→ **EXERCISE INSTRUCTIONS**: Work out how many lines of the data below hold the string "blue". Answer with that number alone.

──────── EXERCISE INPUTS

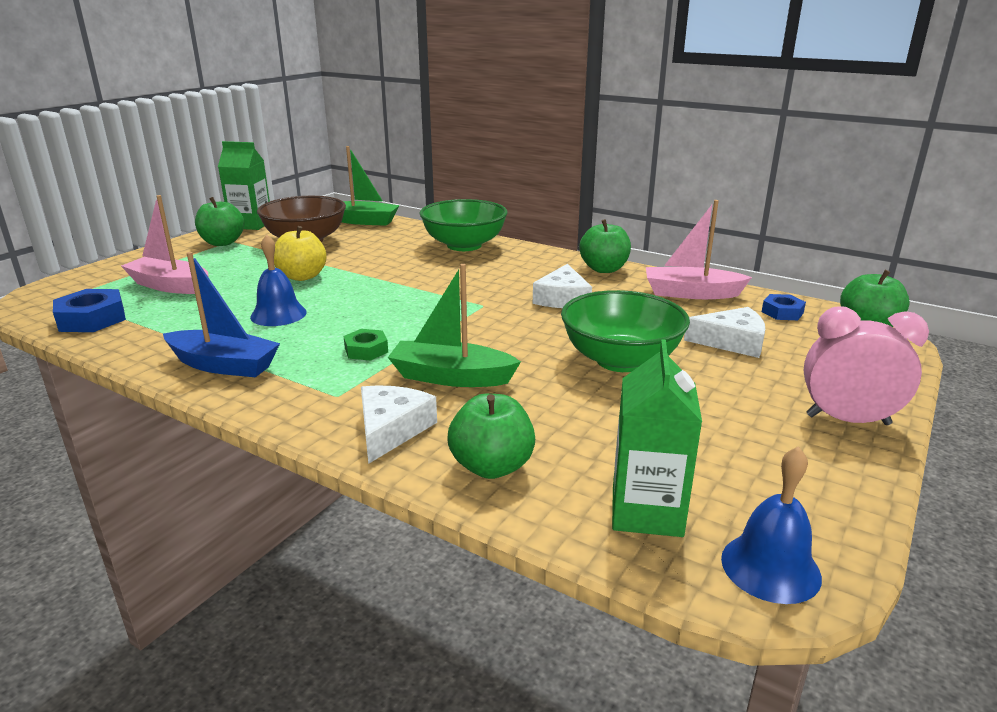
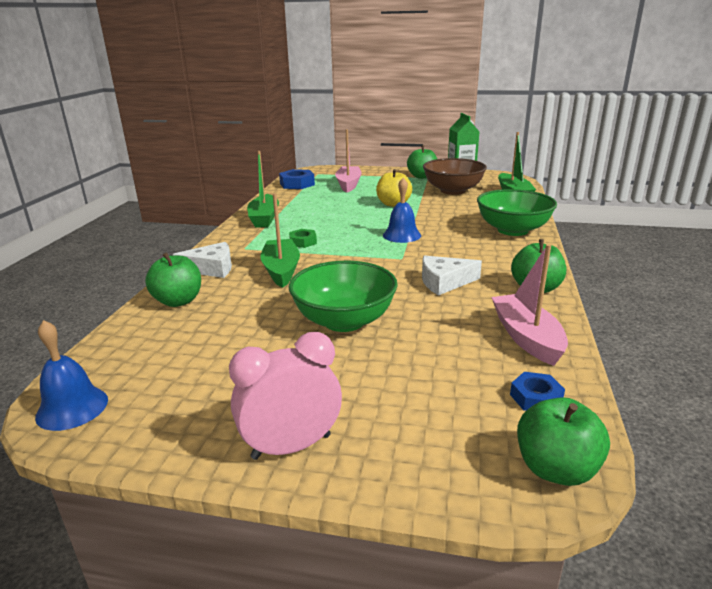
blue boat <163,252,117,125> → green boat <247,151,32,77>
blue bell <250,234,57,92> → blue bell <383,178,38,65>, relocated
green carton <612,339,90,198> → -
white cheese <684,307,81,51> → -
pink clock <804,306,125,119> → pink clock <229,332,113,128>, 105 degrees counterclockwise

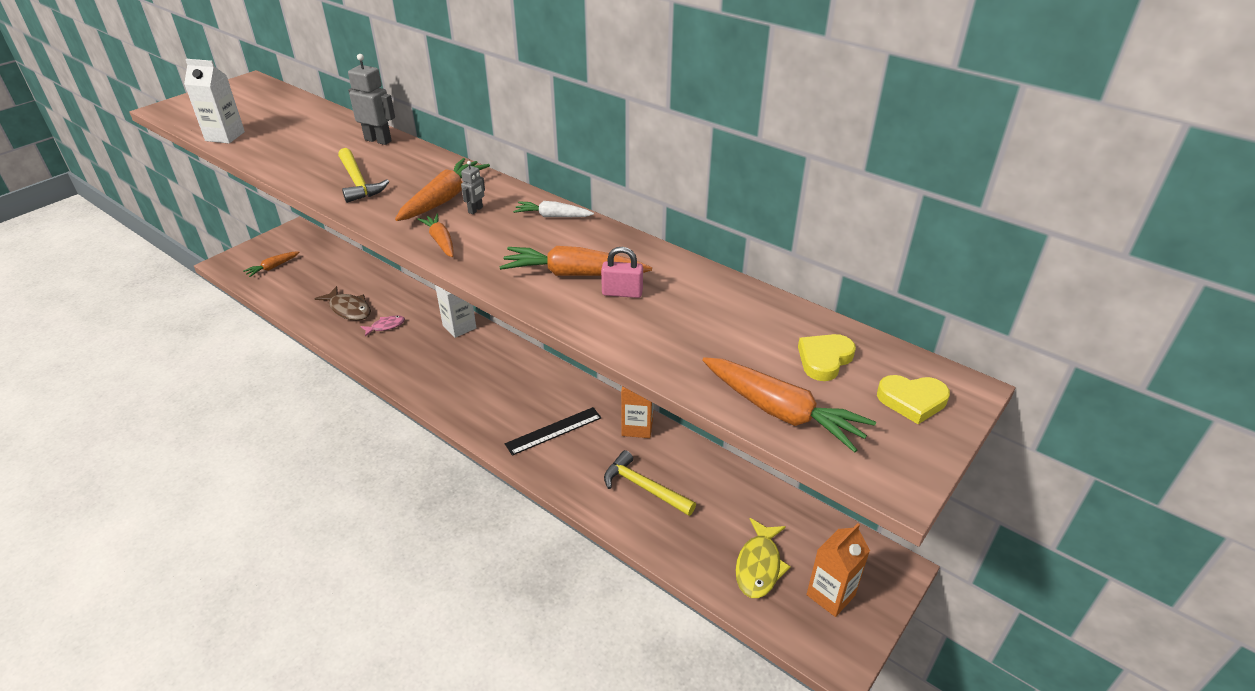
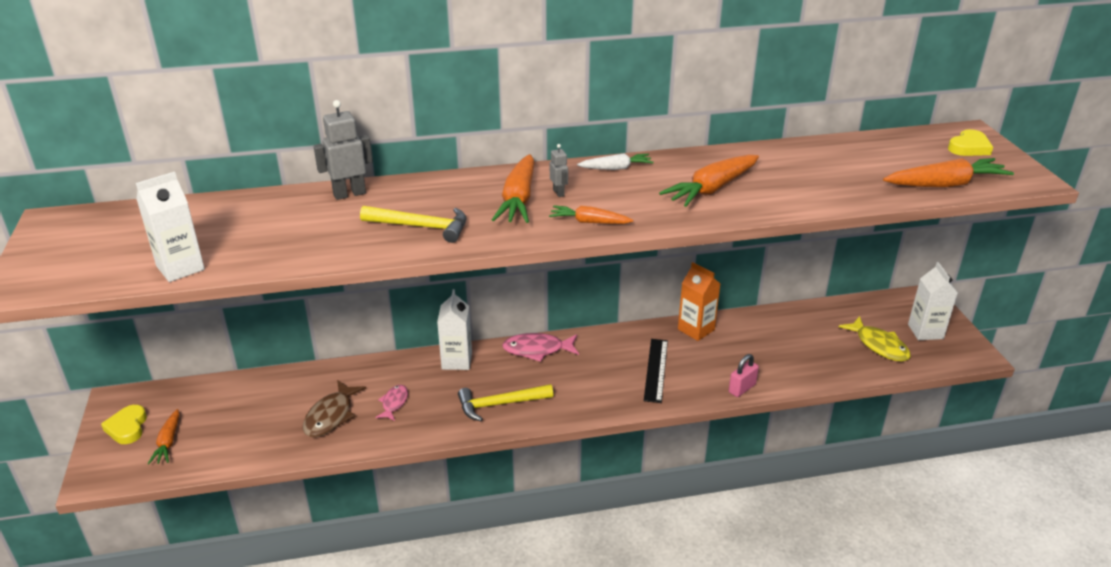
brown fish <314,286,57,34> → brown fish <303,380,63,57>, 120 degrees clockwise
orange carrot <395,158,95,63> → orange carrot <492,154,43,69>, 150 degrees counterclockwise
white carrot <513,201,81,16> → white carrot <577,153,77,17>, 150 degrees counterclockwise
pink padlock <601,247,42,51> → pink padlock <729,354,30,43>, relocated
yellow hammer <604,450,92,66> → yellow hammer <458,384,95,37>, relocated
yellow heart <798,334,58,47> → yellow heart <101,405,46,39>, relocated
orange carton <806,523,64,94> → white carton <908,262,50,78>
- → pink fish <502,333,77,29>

────────────────
──────── EXERCISE INPUTS

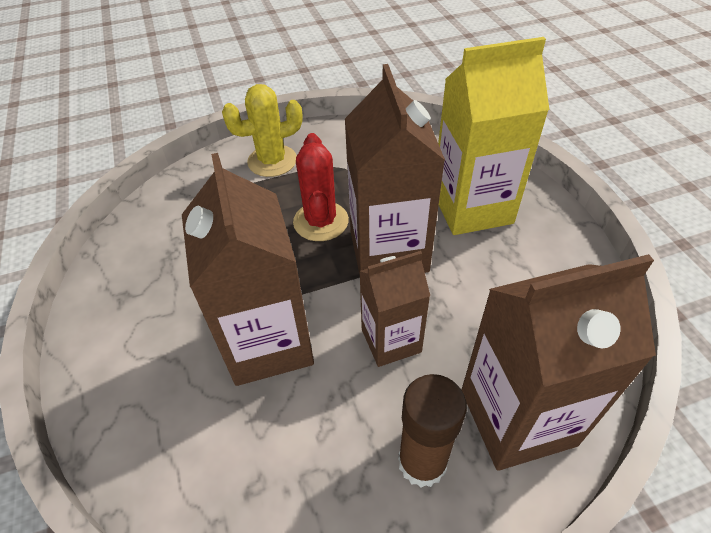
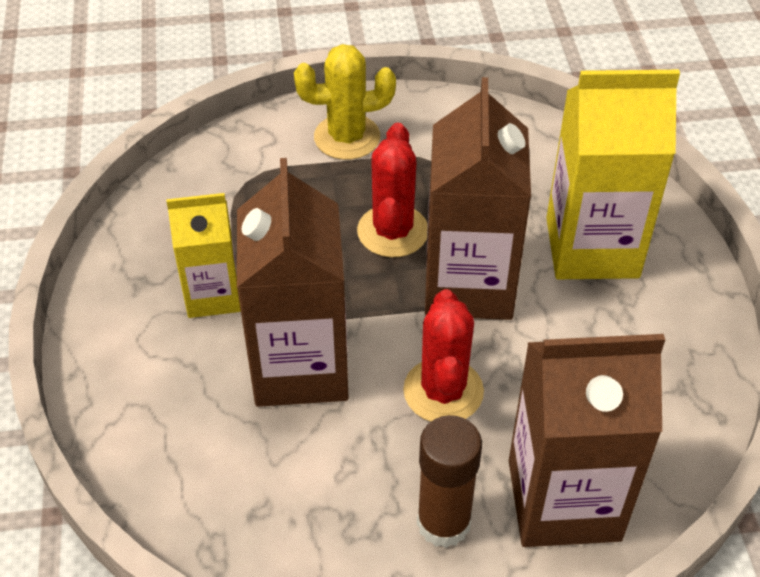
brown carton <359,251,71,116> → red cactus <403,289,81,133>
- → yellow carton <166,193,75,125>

────────────────

→ **EXERCISE SOLUTION**: 2